> _What is being asked_:
The listing below holds a line with "RGB1 pin G: none -> GP4" and a later line with "PIR3 pin VCC: 3V3 -> none". Write out those two lines and every line between them, exactly, and nothing else.

> _Supplied information_:
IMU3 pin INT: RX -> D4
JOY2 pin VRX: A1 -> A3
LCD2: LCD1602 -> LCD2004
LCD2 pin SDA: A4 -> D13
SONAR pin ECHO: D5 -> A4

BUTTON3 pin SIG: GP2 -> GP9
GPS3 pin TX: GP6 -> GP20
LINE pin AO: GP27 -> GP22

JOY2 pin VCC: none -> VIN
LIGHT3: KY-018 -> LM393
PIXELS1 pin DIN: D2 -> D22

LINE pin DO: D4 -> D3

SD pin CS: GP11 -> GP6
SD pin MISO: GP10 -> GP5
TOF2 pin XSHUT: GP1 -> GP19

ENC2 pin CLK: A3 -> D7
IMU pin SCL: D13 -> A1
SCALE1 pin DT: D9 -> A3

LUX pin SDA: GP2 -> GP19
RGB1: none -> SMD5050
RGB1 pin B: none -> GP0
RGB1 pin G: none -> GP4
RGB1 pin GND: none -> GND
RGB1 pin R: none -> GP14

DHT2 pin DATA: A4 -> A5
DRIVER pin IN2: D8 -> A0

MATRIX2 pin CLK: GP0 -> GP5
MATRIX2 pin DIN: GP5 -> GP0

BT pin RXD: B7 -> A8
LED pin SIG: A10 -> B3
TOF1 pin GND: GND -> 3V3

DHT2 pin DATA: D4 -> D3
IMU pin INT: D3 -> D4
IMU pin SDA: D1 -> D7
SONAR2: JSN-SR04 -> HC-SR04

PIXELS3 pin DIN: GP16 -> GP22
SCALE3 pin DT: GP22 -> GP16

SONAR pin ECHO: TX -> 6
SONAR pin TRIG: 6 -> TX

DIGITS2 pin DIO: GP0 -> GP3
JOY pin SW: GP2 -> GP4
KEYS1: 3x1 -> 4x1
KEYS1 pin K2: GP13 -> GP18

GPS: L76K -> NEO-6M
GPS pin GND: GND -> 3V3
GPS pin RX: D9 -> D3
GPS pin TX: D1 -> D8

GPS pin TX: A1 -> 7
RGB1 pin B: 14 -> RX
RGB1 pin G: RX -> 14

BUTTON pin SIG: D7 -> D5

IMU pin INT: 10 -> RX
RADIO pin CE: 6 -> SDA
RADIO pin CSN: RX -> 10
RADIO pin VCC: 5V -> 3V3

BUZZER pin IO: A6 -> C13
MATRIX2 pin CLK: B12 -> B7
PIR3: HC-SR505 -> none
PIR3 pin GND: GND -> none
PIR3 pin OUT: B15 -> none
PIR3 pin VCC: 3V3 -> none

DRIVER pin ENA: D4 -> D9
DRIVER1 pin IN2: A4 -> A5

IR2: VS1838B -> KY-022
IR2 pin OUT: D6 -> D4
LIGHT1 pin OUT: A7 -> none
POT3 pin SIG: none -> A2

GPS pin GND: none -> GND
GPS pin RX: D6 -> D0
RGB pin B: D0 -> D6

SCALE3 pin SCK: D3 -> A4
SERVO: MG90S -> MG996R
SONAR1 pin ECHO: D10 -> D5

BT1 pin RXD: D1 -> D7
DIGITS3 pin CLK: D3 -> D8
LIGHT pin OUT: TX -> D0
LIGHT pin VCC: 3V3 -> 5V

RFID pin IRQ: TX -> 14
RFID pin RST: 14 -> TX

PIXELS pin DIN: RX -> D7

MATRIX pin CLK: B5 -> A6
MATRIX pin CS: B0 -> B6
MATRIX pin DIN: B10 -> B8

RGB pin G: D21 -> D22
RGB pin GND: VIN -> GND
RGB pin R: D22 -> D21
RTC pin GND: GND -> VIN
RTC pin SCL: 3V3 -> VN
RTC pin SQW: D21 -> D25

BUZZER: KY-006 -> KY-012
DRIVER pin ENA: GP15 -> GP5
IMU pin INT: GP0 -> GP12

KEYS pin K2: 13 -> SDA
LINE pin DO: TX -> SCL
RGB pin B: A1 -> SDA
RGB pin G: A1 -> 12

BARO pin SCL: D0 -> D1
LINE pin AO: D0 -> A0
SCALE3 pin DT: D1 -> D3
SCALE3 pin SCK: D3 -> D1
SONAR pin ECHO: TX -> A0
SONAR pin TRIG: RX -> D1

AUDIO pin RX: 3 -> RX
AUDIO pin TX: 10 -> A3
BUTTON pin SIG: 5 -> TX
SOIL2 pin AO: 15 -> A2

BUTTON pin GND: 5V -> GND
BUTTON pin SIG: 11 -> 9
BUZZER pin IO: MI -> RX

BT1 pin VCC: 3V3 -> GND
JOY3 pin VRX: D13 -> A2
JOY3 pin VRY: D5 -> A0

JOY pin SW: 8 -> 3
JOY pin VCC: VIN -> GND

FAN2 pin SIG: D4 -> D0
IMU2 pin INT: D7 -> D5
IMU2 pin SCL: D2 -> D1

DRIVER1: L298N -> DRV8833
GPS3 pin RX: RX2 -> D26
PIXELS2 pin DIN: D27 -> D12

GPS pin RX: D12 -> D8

> _Answer section_:
RGB1 pin G: none -> GP4
RGB1 pin GND: none -> GND
RGB1 pin R: none -> GP14

DHT2 pin DATA: A4 -> A5
DRIVER pin IN2: D8 -> A0

MATRIX2 pin CLK: GP0 -> GP5
MATRIX2 pin DIN: GP5 -> GP0

BT pin RXD: B7 -> A8
LED pin SIG: A10 -> B3
TOF1 pin GND: GND -> 3V3

DHT2 pin DATA: D4 -> D3
IMU pin INT: D3 -> D4
IMU pin SDA: D1 -> D7
SONAR2: JSN-SR04 -> HC-SR04

PIXELS3 pin DIN: GP16 -> GP22
SCALE3 pin DT: GP22 -> GP16

SONAR pin ECHO: TX -> 6
SONAR pin TRIG: 6 -> TX

DIGITS2 pin DIO: GP0 -> GP3
JOY pin SW: GP2 -> GP4
KEYS1: 3x1 -> 4x1
KEYS1 pin K2: GP13 -> GP18

GPS: L76K -> NEO-6M
GPS pin GND: GND -> 3V3
GPS pin RX: D9 -> D3
GPS pin TX: D1 -> D8

GPS pin TX: A1 -> 7
RGB1 pin B: 14 -> RX
RGB1 pin G: RX -> 14

BUTTON pin SIG: D7 -> D5

IMU pin INT: 10 -> RX
RADIO pin CE: 6 -> SDA
RADIO pin CSN: RX -> 10
RADIO pin VCC: 5V -> 3V3

BUZZER pin IO: A6 -> C13
MATRIX2 pin CLK: B12 -> B7
PIR3: HC-SR505 -> none
PIR3 pin GND: GND -> none
PIR3 pin OUT: B15 -> none
PIR3 pin VCC: 3V3 -> none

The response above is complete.